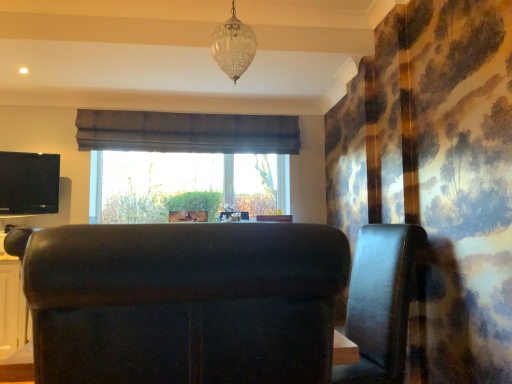
Question: In which direction should I rotate to look at leather armchair at center, arranged as the second furniture when viewed from the left?

Choices:
 (A) left
 (B) right

Answer: (B)

Question: Is clear glass chandelier at upper center placed right next to velvet dark brown armchair at center, acting as the second furniture starting from the right?

Choices:
 (A) yes
 (B) no

Answer: (B)

Question: Does clear glass chandelier at upper center have a greater height compared to velvet dark brown armchair at center, positioned as the first furniture in front-to-back order?

Choices:
 (A) no
 (B) yes

Answer: (B)

Question: Could velvet dark brown armchair at center, which appears as the second furniture when viewed from the back, be considered to be inside clear glass chandelier at upper center?

Choices:
 (A) yes
 (B) no

Answer: (B)

Question: Is clear glass chandelier at upper center facing towards velvet dark brown armchair at center, arranged as the first furniture when viewed from the left?

Choices:
 (A) no
 (B) yes

Answer: (A)

Question: Is velvet dark brown armchair at center, which appears as the second furniture when viewed from the back, at the back of clear glass chandelier at upper center?

Choices:
 (A) no
 (B) yes

Answer: (A)

Question: From a real-world perspective, is clear glass chandelier at upper center below velvet dark brown armchair at center, positioned as the first furniture in front-to-back order?

Choices:
 (A) no
 (B) yes

Answer: (A)

Question: Is the depth of brown fabric curtain at center less than that of velvet dark brown armchair at center, positioned as the first furniture in front-to-back order?

Choices:
 (A) no
 (B) yes

Answer: (A)

Question: Could you tell me if brown fabric curtain at center is facing velvet dark brown armchair at center, arranged as the first furniture when viewed from the left?

Choices:
 (A) yes
 (B) no

Answer: (B)

Question: Is brown fabric curtain at center not near velvet dark brown armchair at center, positioned as the first furniture in front-to-back order?

Choices:
 (A) no
 (B) yes

Answer: (B)

Question: Is brown fabric curtain at center touching velvet dark brown armchair at center, arranged as the first furniture when viewed from the left?

Choices:
 (A) yes
 (B) no

Answer: (B)

Question: Is brown fabric curtain at center turned away from velvet dark brown armchair at center, arranged as the first furniture when viewed from the left?

Choices:
 (A) no
 (B) yes

Answer: (A)

Question: Is brown fabric curtain at center wider than velvet dark brown armchair at center, arranged as the first furniture when viewed from the left?

Choices:
 (A) no
 (B) yes

Answer: (A)

Question: Is velvet dark brown armchair at center, positioned as the first furniture in front-to-back order, thinner than leather armchair at center, acting as the second furniture starting from the front?

Choices:
 (A) no
 (B) yes

Answer: (B)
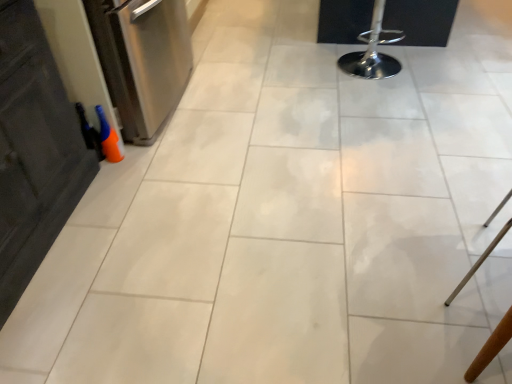
Where is `free space underneath wooden chair at lower right (from a real-world perspective)`? free space underneath wooden chair at lower right (from a real-world perspective) is located at coordinates (487, 266).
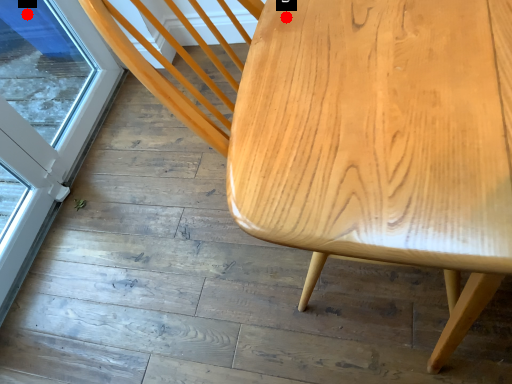
Question: Two points are circled on the image, labeled by A and B beside each circle. Among these points, which one is farthest from the camera?

Choices:
 (A) A is further
 (B) B is further

Answer: (A)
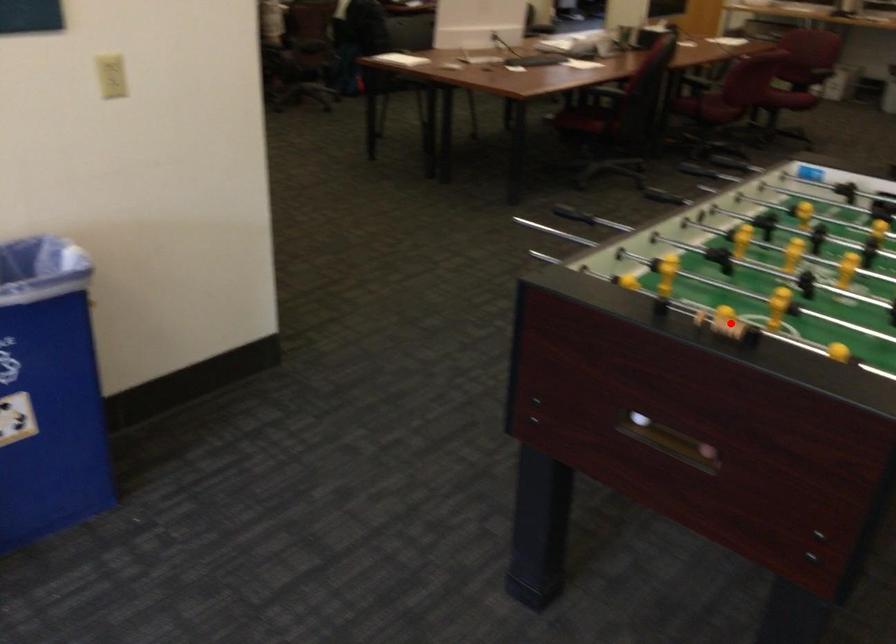
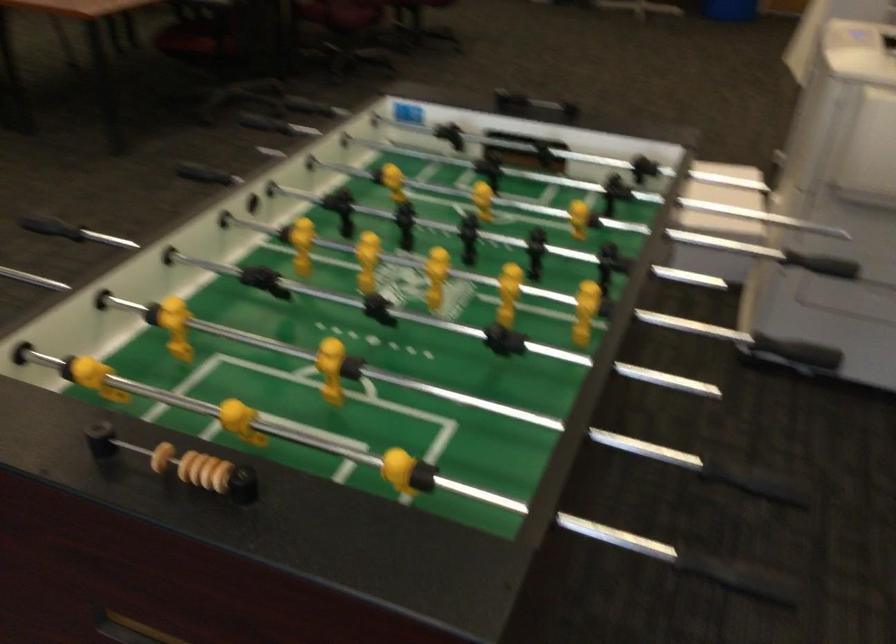
Locate, in the second image, the point that corresponds to the highlighted location in the first image.

(204, 471)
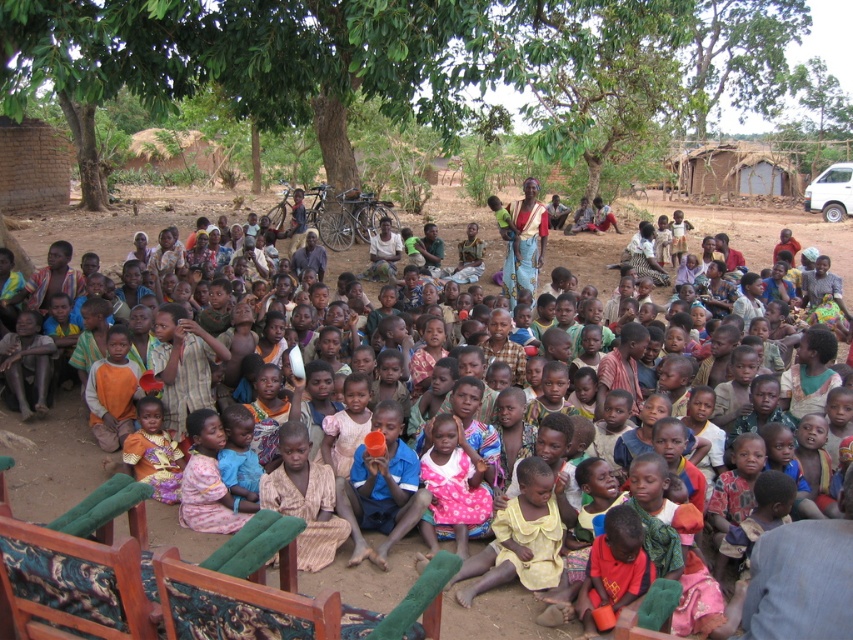
You are standing in the scene and want to move from point (x=724, y=12) to point (x=126, y=234). Which direction should you move to get closer to your destination?

To move from point (x=724, y=12) to point (x=126, y=234), you should move downward and to the right because point (x=724, y=12) is further away from the viewer compared to point (x=126, y=234).

You are a photographer trying to capture a group photo of the children. You want to ensure that the green leafy tree at center and the multicolored fabric dress at center are both clearly visible in the frame. Given their sizes, which object should you focus on first to ensure proper exposure?

The green leafy tree at center is larger in size than the multicolored fabric dress at center, so you should focus on the green leafy tree at center first to ensure proper exposure.

You are a photographer trying to capture a photo of the multicolored fabric dress at center and the green leafy tree at center. From the perspective of someone standing in front of the scene, which object is located to the left of the other?

The green leafy tree at center is positioned on the left side of multicolored fabric dress at center.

━━━━━━━━━━

> Work to be completed
Gather every line from the items above that contains the word "acting". Case counts.

> Full answer
Question: Is clear glass chandelier at upper center placed right next to velvet dark brown armchair at center, acting as the second furniture starting from the right?
Question: Is velvet dark brown armchair at center, positioned as the first furniture in front-to-back order, thinner than leather armchair at center, acting as the second furniture starting from the front?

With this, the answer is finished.